+++ Records for this task +++
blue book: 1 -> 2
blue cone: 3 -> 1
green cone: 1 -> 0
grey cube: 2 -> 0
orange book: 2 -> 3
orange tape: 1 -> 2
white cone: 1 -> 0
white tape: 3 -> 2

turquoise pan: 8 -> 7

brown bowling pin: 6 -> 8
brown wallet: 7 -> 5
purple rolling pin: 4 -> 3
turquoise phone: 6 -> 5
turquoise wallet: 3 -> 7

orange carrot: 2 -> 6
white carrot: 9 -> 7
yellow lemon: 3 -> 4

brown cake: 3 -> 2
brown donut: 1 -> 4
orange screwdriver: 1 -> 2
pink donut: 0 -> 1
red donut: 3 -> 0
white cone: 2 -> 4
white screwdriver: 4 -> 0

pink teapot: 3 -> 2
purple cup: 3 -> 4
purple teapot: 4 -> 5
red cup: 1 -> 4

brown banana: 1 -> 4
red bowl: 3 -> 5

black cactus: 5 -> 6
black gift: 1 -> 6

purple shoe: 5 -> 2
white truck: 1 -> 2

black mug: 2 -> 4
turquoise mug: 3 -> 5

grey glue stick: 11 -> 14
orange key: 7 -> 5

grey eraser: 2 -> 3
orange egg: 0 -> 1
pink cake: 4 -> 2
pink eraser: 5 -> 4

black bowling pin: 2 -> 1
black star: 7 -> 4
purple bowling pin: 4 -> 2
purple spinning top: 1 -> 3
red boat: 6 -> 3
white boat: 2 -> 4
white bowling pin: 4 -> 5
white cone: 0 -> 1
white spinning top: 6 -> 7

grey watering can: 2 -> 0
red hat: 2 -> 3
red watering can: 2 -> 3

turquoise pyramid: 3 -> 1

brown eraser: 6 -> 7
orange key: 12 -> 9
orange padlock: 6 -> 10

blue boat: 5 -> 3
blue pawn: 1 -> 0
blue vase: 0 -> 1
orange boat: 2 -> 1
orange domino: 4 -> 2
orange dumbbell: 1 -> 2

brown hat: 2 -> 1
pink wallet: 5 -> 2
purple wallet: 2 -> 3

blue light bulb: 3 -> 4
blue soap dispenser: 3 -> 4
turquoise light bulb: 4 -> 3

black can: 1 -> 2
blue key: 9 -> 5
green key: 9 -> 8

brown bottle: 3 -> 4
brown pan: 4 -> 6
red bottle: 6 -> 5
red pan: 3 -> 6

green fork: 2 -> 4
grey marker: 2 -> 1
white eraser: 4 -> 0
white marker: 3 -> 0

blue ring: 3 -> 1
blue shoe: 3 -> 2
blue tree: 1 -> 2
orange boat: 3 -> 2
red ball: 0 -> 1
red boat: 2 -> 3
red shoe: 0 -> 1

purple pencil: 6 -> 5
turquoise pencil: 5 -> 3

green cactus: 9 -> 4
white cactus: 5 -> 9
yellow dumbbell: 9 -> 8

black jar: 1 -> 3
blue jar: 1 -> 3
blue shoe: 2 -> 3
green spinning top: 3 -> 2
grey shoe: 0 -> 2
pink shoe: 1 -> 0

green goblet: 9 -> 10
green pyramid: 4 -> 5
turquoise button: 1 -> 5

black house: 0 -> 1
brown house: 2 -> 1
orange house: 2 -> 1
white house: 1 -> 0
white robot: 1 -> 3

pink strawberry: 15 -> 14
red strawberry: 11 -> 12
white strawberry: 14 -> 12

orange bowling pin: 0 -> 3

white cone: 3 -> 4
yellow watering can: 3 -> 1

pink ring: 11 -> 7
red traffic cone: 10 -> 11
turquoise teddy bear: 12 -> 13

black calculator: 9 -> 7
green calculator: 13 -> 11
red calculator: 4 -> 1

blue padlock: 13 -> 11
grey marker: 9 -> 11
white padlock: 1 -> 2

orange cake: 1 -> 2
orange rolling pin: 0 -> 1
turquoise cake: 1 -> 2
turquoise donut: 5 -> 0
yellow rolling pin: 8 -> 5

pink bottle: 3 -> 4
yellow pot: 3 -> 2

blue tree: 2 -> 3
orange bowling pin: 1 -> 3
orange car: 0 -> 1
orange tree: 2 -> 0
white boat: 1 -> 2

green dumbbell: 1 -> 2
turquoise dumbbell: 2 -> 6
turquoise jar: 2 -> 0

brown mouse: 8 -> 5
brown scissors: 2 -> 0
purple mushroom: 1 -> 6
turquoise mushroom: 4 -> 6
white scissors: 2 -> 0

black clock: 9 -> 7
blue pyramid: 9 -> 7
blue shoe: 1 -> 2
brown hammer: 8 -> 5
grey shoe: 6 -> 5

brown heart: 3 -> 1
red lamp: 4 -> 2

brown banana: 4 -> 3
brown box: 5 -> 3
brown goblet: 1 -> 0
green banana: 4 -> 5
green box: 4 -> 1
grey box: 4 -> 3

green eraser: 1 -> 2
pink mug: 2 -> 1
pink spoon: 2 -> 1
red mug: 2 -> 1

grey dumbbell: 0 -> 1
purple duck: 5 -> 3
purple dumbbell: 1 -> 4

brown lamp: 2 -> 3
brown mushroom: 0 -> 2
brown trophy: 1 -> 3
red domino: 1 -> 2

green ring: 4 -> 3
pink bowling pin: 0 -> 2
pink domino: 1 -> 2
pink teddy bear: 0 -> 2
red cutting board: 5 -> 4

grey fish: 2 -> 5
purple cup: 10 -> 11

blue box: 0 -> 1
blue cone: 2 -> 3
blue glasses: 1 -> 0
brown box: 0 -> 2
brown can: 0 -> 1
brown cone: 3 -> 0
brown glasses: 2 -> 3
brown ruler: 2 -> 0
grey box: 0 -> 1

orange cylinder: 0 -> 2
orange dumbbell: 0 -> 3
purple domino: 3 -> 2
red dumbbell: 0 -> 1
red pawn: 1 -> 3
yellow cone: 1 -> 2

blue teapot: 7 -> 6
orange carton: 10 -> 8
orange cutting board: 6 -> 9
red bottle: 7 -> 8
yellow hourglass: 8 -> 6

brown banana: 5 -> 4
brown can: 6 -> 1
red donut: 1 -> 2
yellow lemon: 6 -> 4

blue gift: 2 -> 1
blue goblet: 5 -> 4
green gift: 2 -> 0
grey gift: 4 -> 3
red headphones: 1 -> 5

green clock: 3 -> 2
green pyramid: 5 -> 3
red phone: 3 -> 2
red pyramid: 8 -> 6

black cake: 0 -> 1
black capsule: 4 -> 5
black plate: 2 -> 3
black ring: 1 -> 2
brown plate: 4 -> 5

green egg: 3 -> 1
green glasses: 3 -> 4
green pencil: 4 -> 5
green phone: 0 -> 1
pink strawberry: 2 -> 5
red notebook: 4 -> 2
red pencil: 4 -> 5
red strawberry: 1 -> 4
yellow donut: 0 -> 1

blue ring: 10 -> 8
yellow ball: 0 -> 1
+++
Write out, please, only the lines from the one with "pink mug: 2 -> 1" through the last line above, both included and unchanged.

pink mug: 2 -> 1
pink spoon: 2 -> 1
red mug: 2 -> 1

grey dumbbell: 0 -> 1
purple duck: 5 -> 3
purple dumbbell: 1 -> 4

brown lamp: 2 -> 3
brown mushroom: 0 -> 2
brown trophy: 1 -> 3
red domino: 1 -> 2

green ring: 4 -> 3
pink bowling pin: 0 -> 2
pink domino: 1 -> 2
pink teddy bear: 0 -> 2
red cutting board: 5 -> 4

grey fish: 2 -> 5
purple cup: 10 -> 11

blue box: 0 -> 1
blue cone: 2 -> 3
blue glasses: 1 -> 0
brown box: 0 -> 2
brown can: 0 -> 1
brown cone: 3 -> 0
brown glasses: 2 -> 3
brown ruler: 2 -> 0
grey box: 0 -> 1

orange cylinder: 0 -> 2
orange dumbbell: 0 -> 3
purple domino: 3 -> 2
red dumbbell: 0 -> 1
red pawn: 1 -> 3
yellow cone: 1 -> 2

blue teapot: 7 -> 6
orange carton: 10 -> 8
orange cutting board: 6 -> 9
red bottle: 7 -> 8
yellow hourglass: 8 -> 6

brown banana: 5 -> 4
brown can: 6 -> 1
red donut: 1 -> 2
yellow lemon: 6 -> 4

blue gift: 2 -> 1
blue goblet: 5 -> 4
green gift: 2 -> 0
grey gift: 4 -> 3
red headphones: 1 -> 5

green clock: 3 -> 2
green pyramid: 5 -> 3
red phone: 3 -> 2
red pyramid: 8 -> 6

black cake: 0 -> 1
black capsule: 4 -> 5
black plate: 2 -> 3
black ring: 1 -> 2
brown plate: 4 -> 5

green egg: 3 -> 1
green glasses: 3 -> 4
green pencil: 4 -> 5
green phone: 0 -> 1
pink strawberry: 2 -> 5
red notebook: 4 -> 2
red pencil: 4 -> 5
red strawberry: 1 -> 4
yellow donut: 0 -> 1

blue ring: 10 -> 8
yellow ball: 0 -> 1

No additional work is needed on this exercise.